Transcribe exactly the lines from the one holding "Q1: NPN BC547" to the end of the data below, including both of those lines and no others.

▶ _Material provided_:
____________
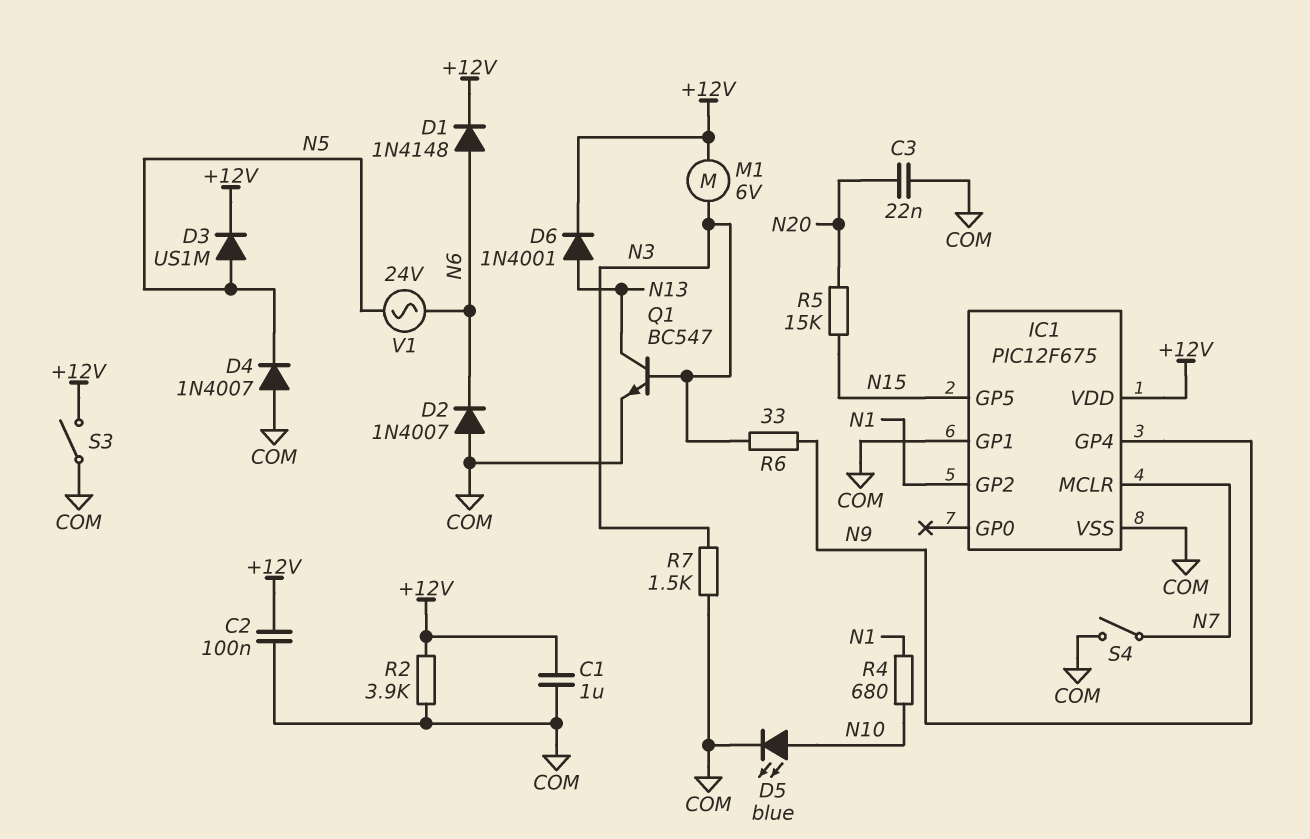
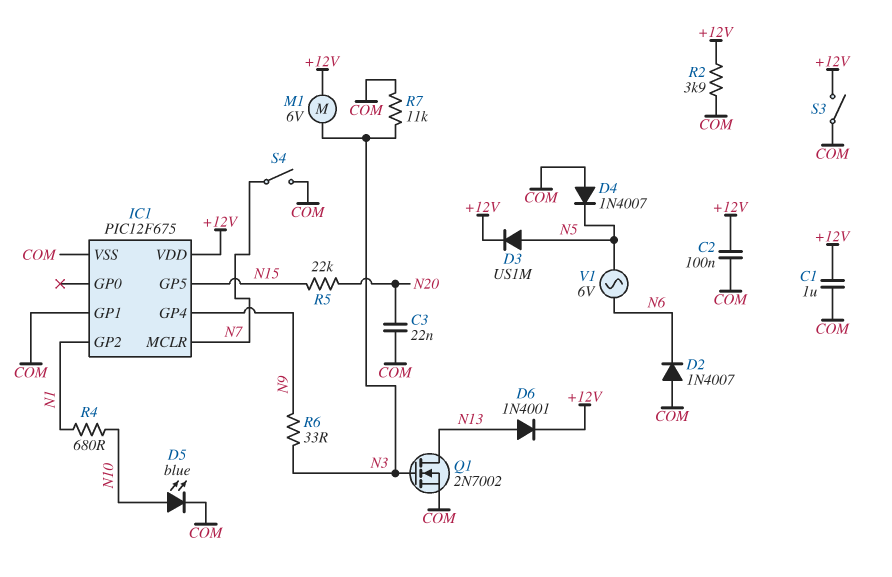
D1: diode 1N4148 (A N6, K +12V) -> none
Q1: NPN BC547 (B N3, C N13, E COM) -> NMOS 2N7002 (G N3, D N13, S COM)
R5: 15k (N15, N20) -> 22k (N15, N20)
R7: 1.5k (COM, N3) -> 11k (COM, N3)
V1: AC 24V (N5, N6) -> AC 6V (N5, N6)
____________
▶ _Reply to the exercise_:
Q1: NPN BC547 (B N3, C N13, E COM) -> NMOS 2N7002 (G N3, D N13, S COM)
R5: 15k (N15, N20) -> 22k (N15, N20)
R7: 1.5k (COM, N3) -> 11k (COM, N3)
V1: AC 24V (N5, N6) -> AC 6V (N5, N6)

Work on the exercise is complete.